** WORK ITEM **
Output all of the data exactly as it appears, but leave out any pictures it contains.

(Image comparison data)
◇ ◇ ◇ ◇
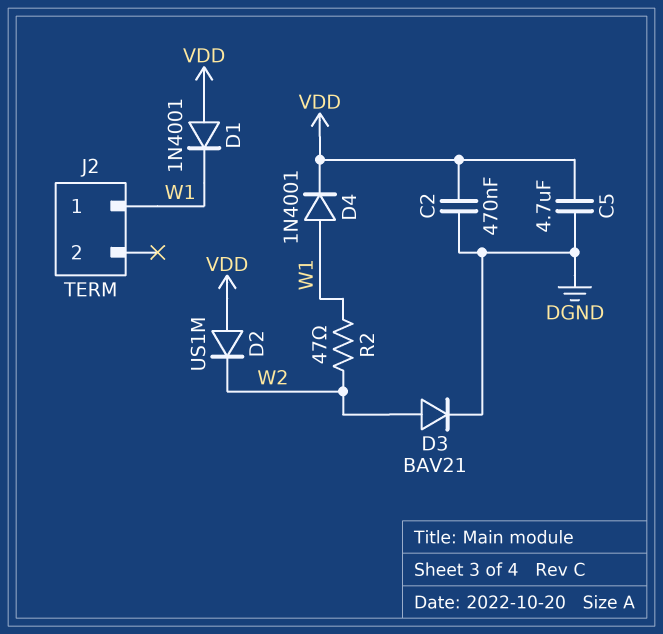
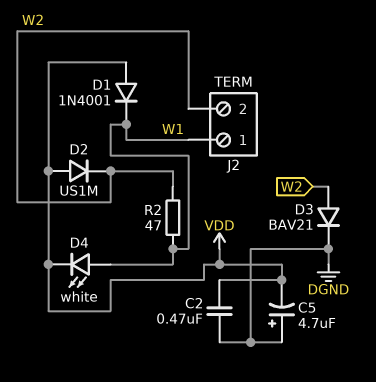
C5: 4.7uF (DGND, VDD) -> 4.7uF (plus DGND, minus VDD)
D4: diode 1N4001 (A W1, K VDD) -> LED white (A W1, K VDD)
J2 pin 2: none -> W2

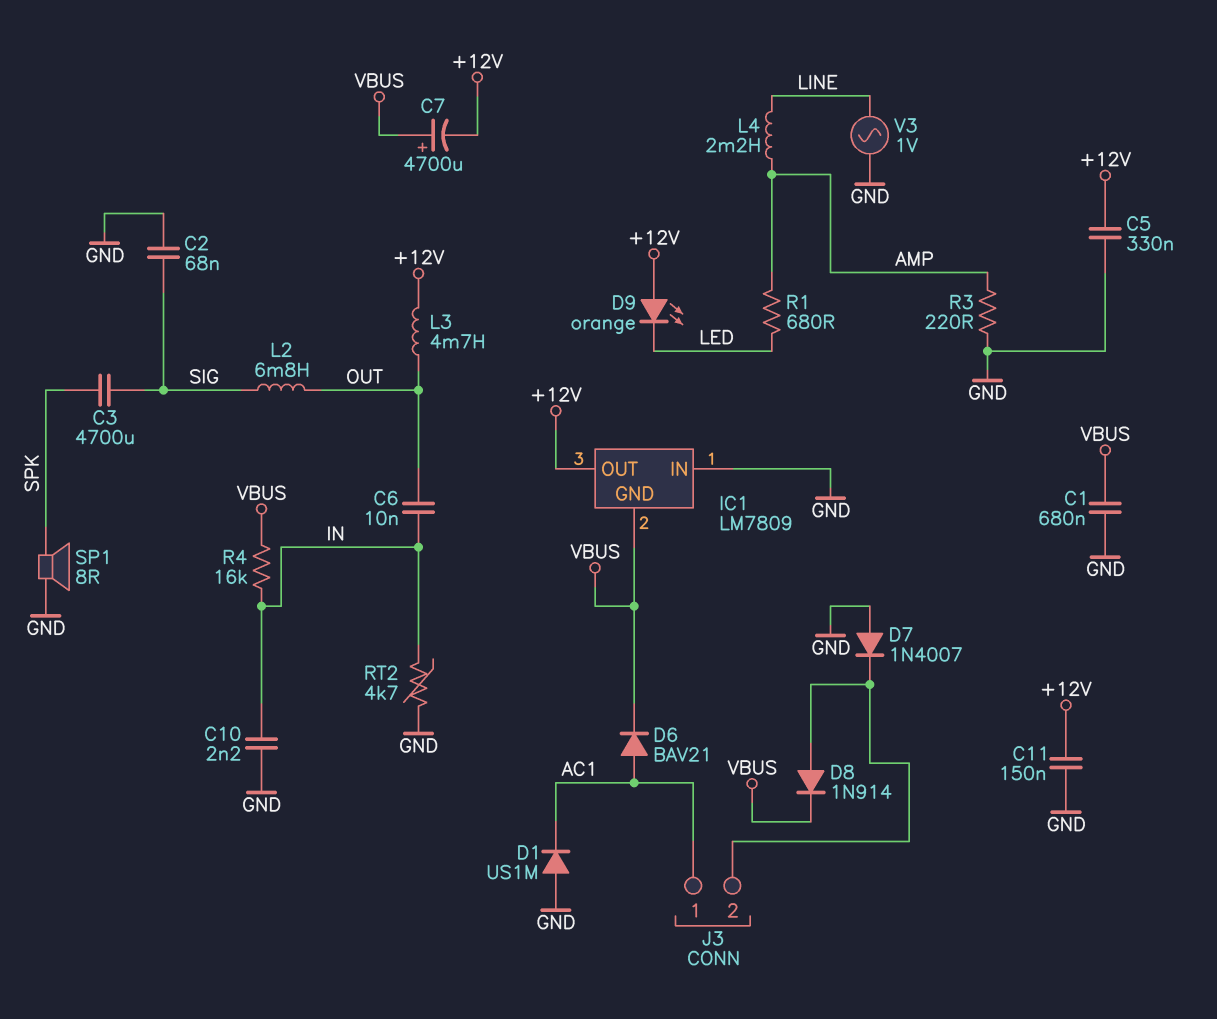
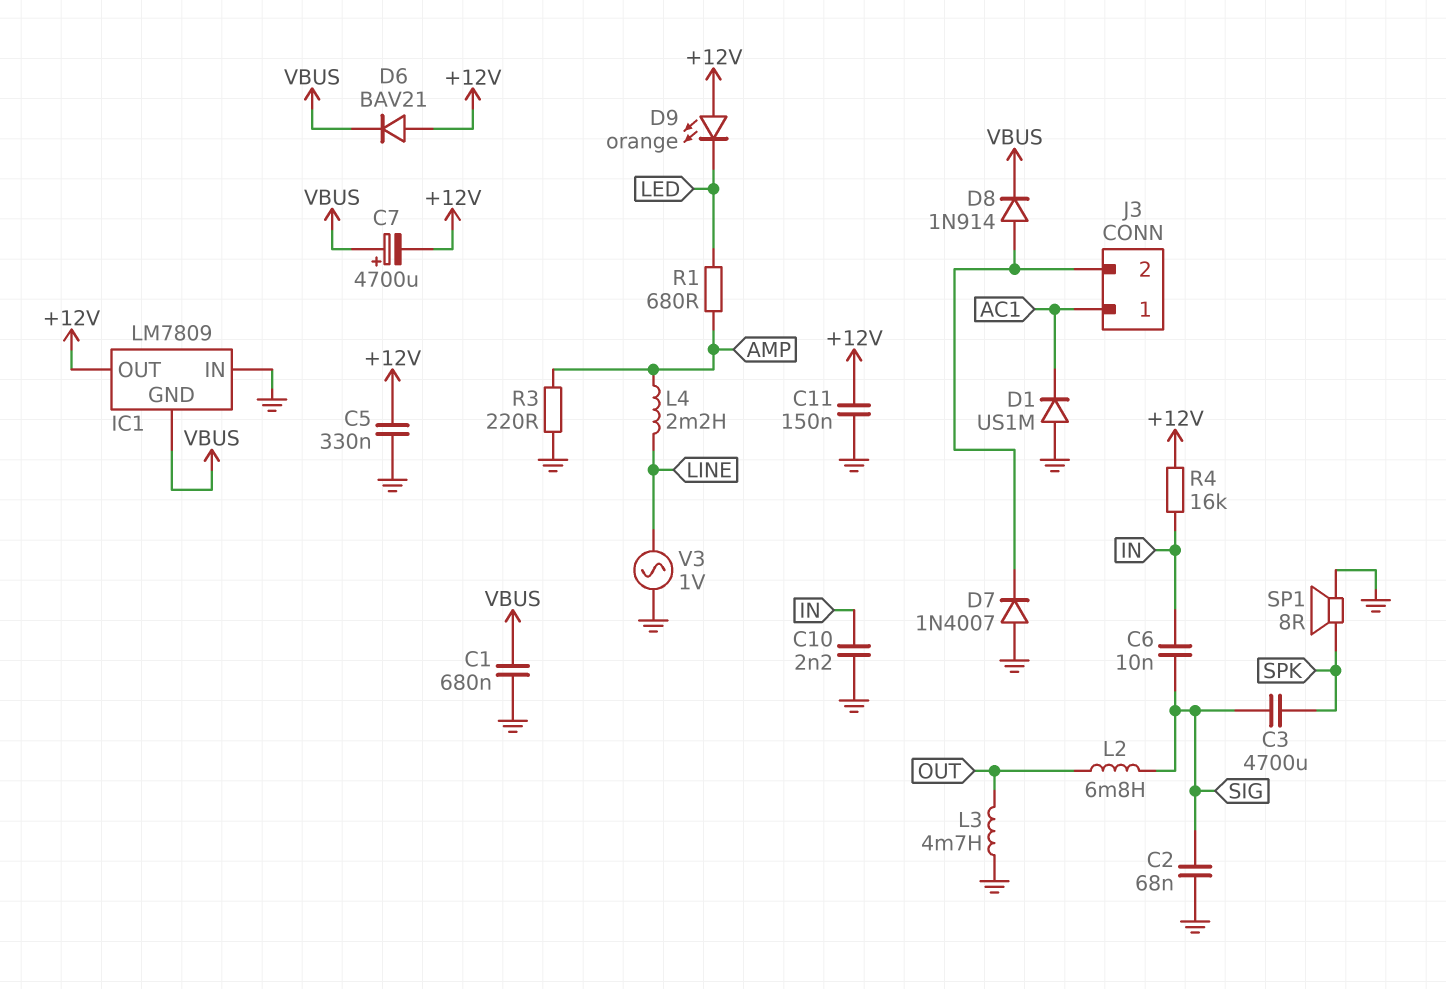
C6: 10nF (IN, OUT) -> 10nF (IN, SIG)
D6: diode BAV21 (A AC1, K VBUS) -> diode BAV21 (A +12V, K VBUS)
L3: 4.7mH (+12V, OUT) -> 4.7mH (GND, OUT)
R4: 16k (IN, VBUS) -> 16k (+12V, IN)
RT2: 4.7k (GND, IN) -> none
◇ ◇ ◇ ◇
** RESPONSE FOR THIS EXERCISE **
C5: 4.7uF (DGND, VDD) -> 4.7uF (plus DGND, minus VDD)
D4: diode 1N4001 (A W1, K VDD) -> LED white (A W1, K VDD)
J2 pin 2: none -> W2

C6: 10nF (IN, OUT) -> 10nF (IN, SIG)
D6: diode BAV21 (A AC1, K VBUS) -> diode BAV21 (A +12V, K VBUS)
L3: 4.7mH (+12V, OUT) -> 4.7mH (GND, OUT)
R4: 16k (IN, VBUS) -> 16k (+12V, IN)
RT2: 4.7k (GND, IN) -> none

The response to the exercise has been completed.